(Beginning of Material provided)
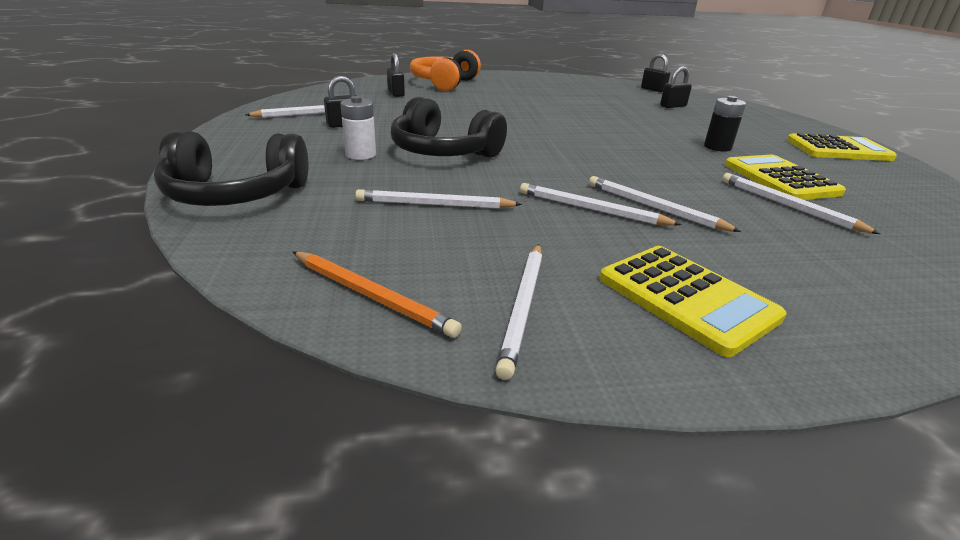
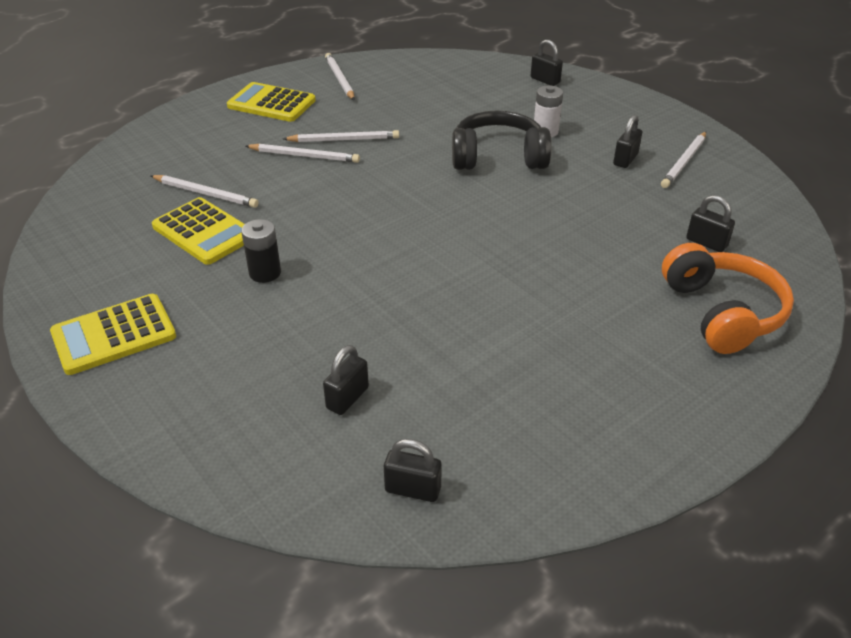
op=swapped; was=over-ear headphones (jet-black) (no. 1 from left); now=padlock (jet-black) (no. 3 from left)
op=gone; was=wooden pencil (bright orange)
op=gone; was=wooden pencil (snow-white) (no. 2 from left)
(End of Material provided)
Return all lines in the data that include the word "from".

Answer space —
op=swapped; was=over-ear headphones (jet-black) (no. 1 from left); now=padlock (jet-black) (no. 3 from left)
op=gone; was=wooden pencil (snow-white) (no. 2 from left)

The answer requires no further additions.